== Records for this task

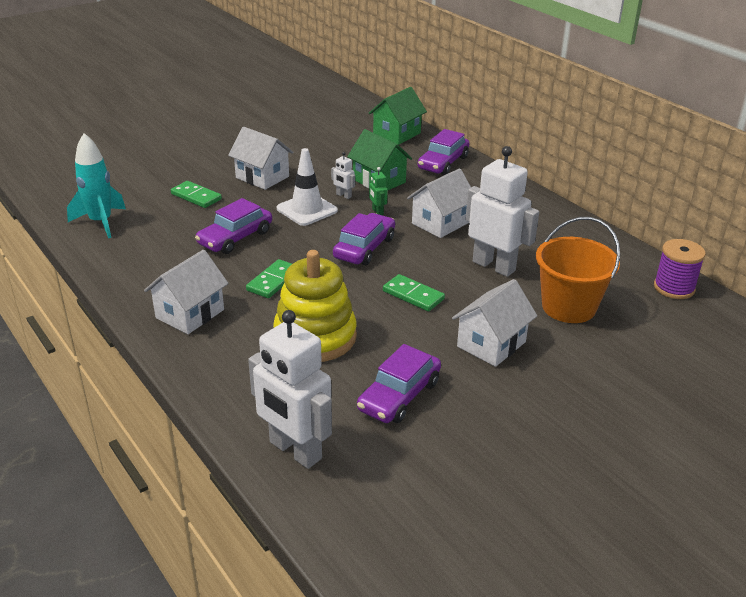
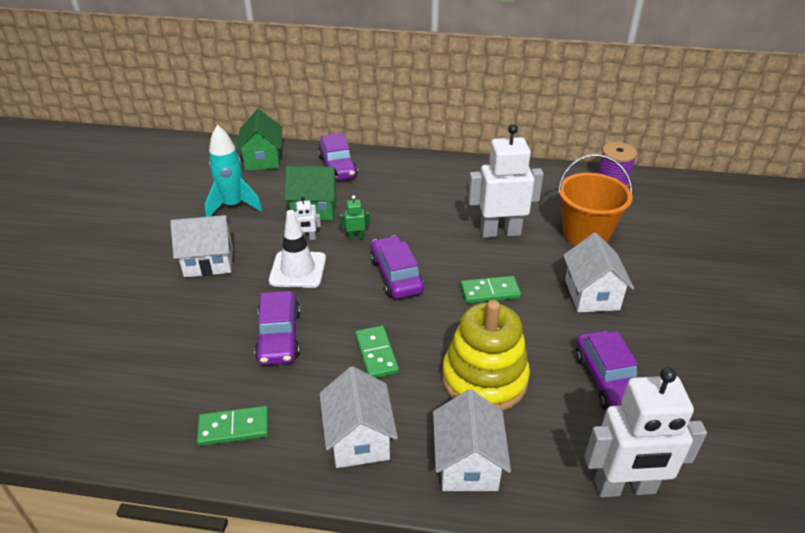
camera: 45 degrees left, 5 degrees up
(101, 222) = (114, 412): turquoise rocket -> turquoise rocket (233, 206)
(196, 197) = (175, 319): green domino -> green domino (234, 428)
(377, 212) = (355, 237): green robot -> green robot turned 150 degrees clockwise
(440, 223) = (414, 219): white house -> white house (468, 463)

====

## What you should do
With the pictures removed, return all the entries exactly.

## Exercise solution
camera: 45 degrees left, 5 degrees up
(101, 222) = (114, 412): turquoise rocket -> turquoise rocket (233, 206)
(196, 197) = (175, 319): green domino -> green domino (234, 428)
(377, 212) = (355, 237): green robot -> green robot turned 150 degrees clockwise
(440, 223) = (414, 219): white house -> white house (468, 463)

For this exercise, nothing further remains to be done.